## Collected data
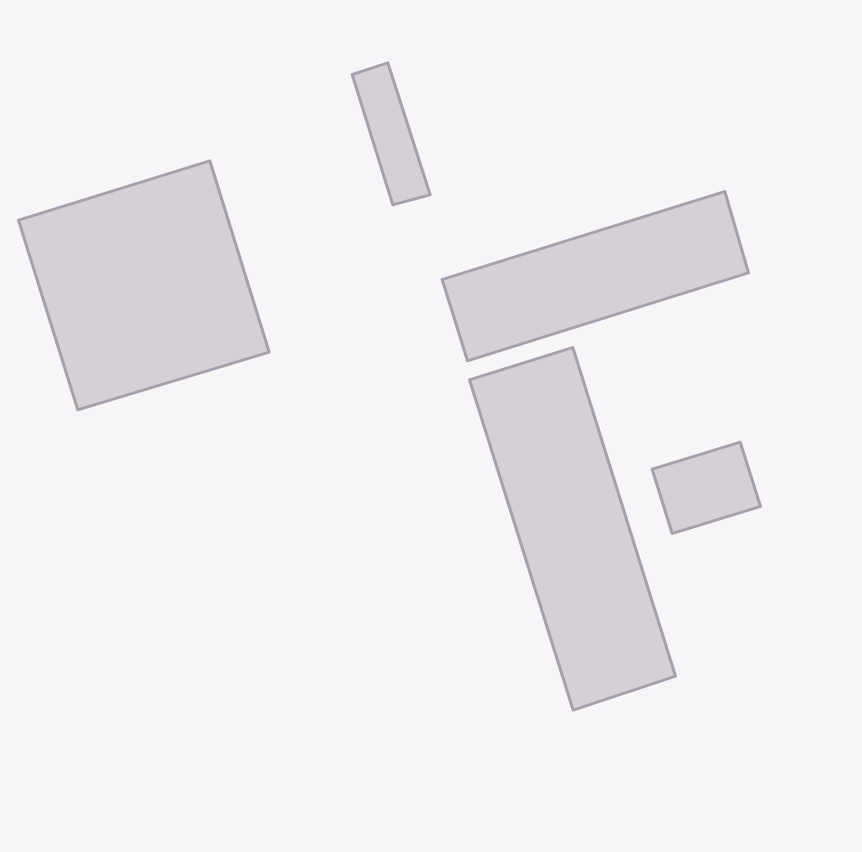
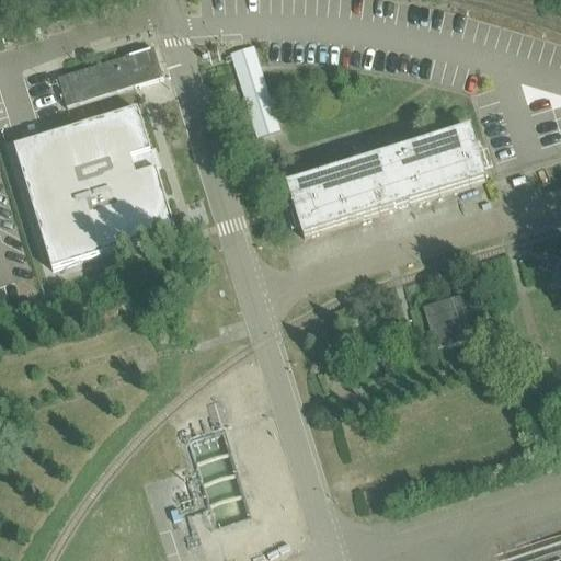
building: none -> [56,44,161,103]
building: [469,348,675,710] -> none

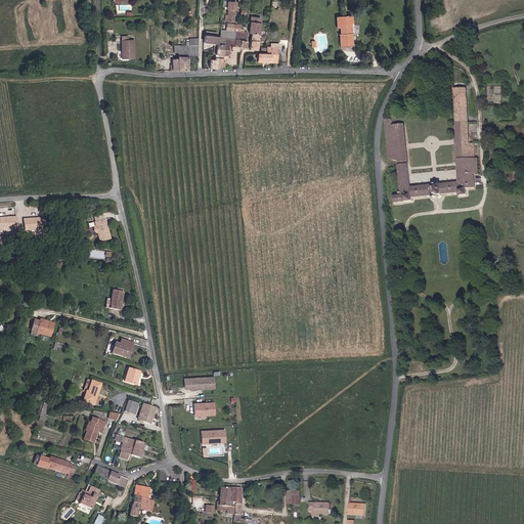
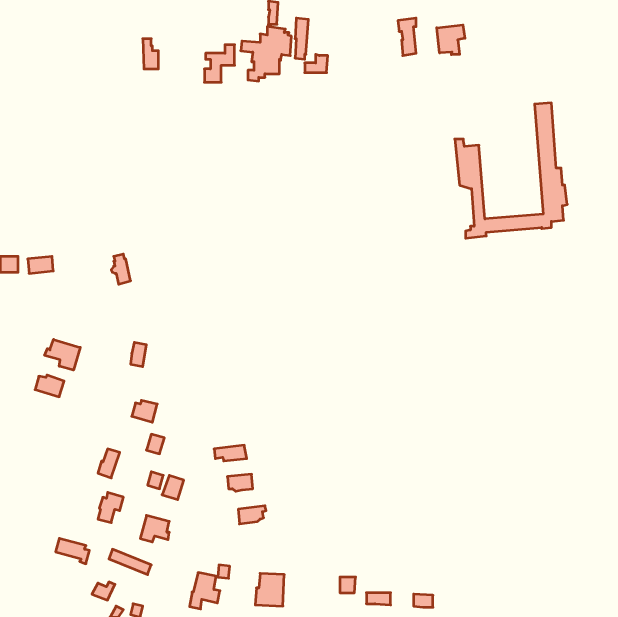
building: none -> [437,25,465,55]
building: none -> [45,339,80,370]
building: [128,484,154,515] -> [190,573,220,609]

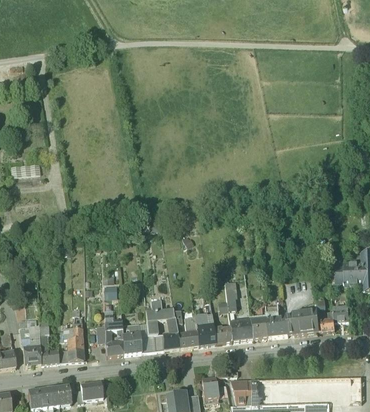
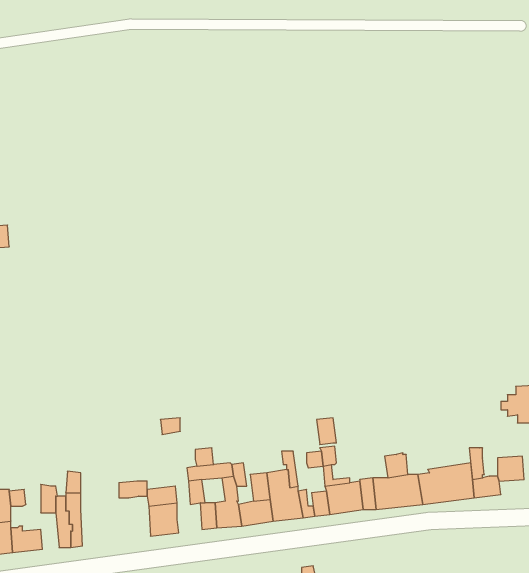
building: [105,329,124,355] -> none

## Exercise instructions
Leave every picture out and copy precisely the lines from the one containing "building: none -> [45,339,80,370]" through the last line of the data above, both ends included.

## Written solution
building: none -> [45,339,80,370]
building: [128,484,154,515] -> [190,573,220,609]

building: [105,329,124,355] -> none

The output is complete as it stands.